Start of Block

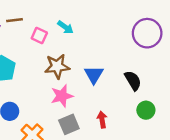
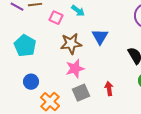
blue triangle: (94, 75) -> (100, 37), moved

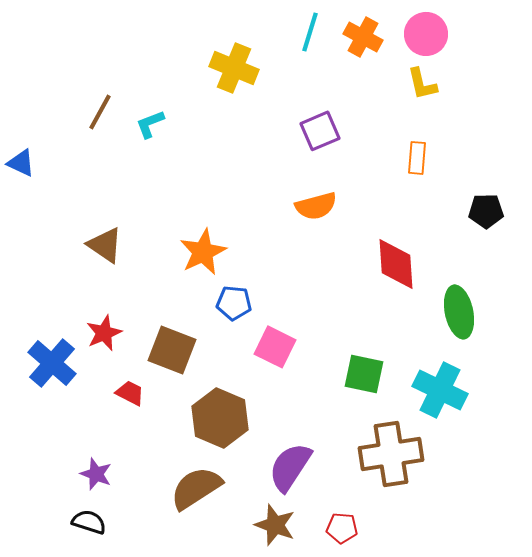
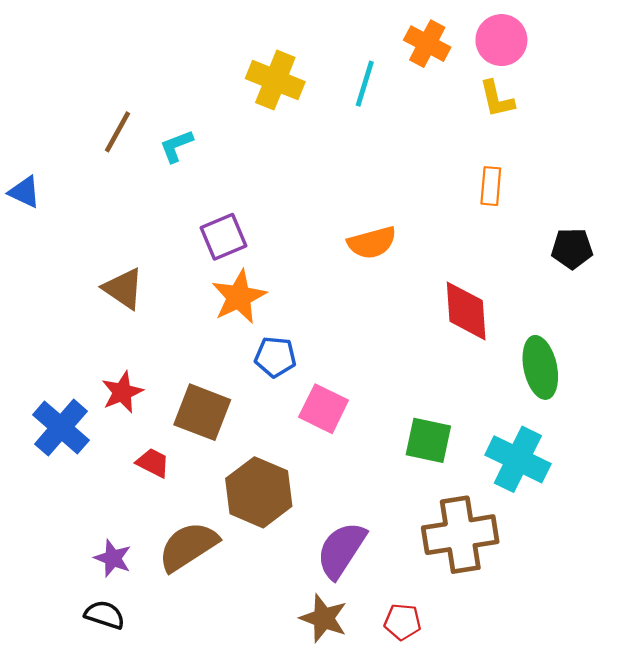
cyan line: (310, 32) -> (365, 84), moved
purple square: (320, 131) -> (223, 237), moved
brown semicircle: (196, 488) -> (188, 546), moved

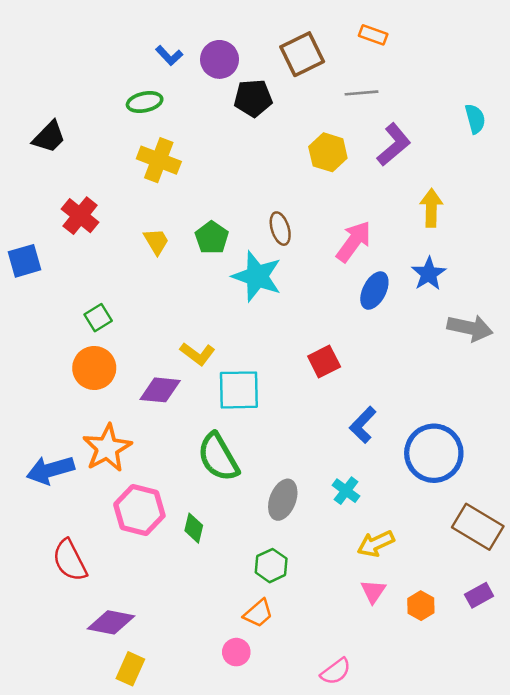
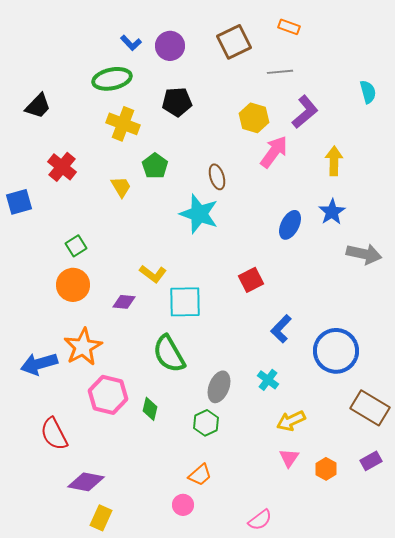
black pentagon: (253, 98) -> (177, 102), moved
green ellipse: (145, 102) -> (112, 79), size x1.4
green pentagon: (212, 238) -> (155, 166), moved
pink arrow: (354, 241) -> (274, 152), moved
purple diamond: (160, 390) -> (124, 302), size x0.7
green hexagon: (271, 566) -> (206, 423), moved

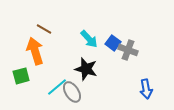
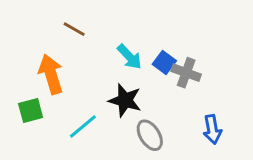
brown line: (44, 29) -> (74, 29), moved
gray ellipse: (72, 92) -> (150, 135), moved

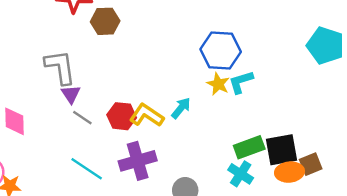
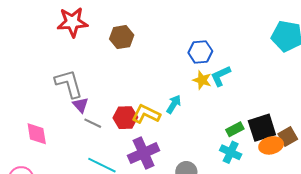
brown hexagon: (105, 21) -> (122, 37), moved
blue hexagon: (221, 51) -> (200, 52), size x0.7
green rectangle: (249, 147) -> (235, 129), size x0.7

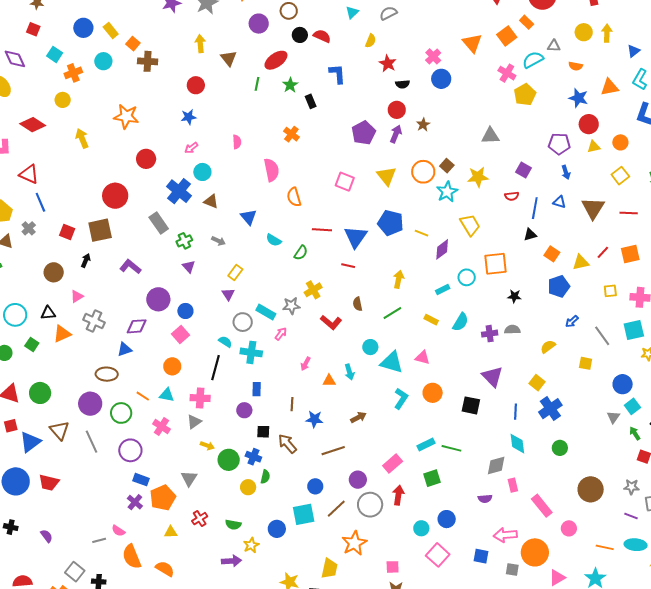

End of Block

• _Task instructions_: What you return must match the records exactly, apart from the images, which are omitted.

• _Task output_:
blue triangle: (94, 75) -> (100, 37), moved

cyan line: (310, 32) -> (365, 84), moved
purple square: (320, 131) -> (223, 237), moved
brown semicircle: (196, 488) -> (188, 546), moved

black pentagon: (253, 98) -> (177, 102), moved
green ellipse: (145, 102) -> (112, 79), size x1.4
green pentagon: (212, 238) -> (155, 166), moved
pink arrow: (354, 241) -> (274, 152), moved
purple diamond: (160, 390) -> (124, 302), size x0.7
green hexagon: (271, 566) -> (206, 423), moved

brown line: (44, 29) -> (74, 29), moved
gray ellipse: (72, 92) -> (150, 135), moved

brown hexagon: (105, 21) -> (122, 37), moved
blue hexagon: (221, 51) -> (200, 52), size x0.7
green rectangle: (249, 147) -> (235, 129), size x0.7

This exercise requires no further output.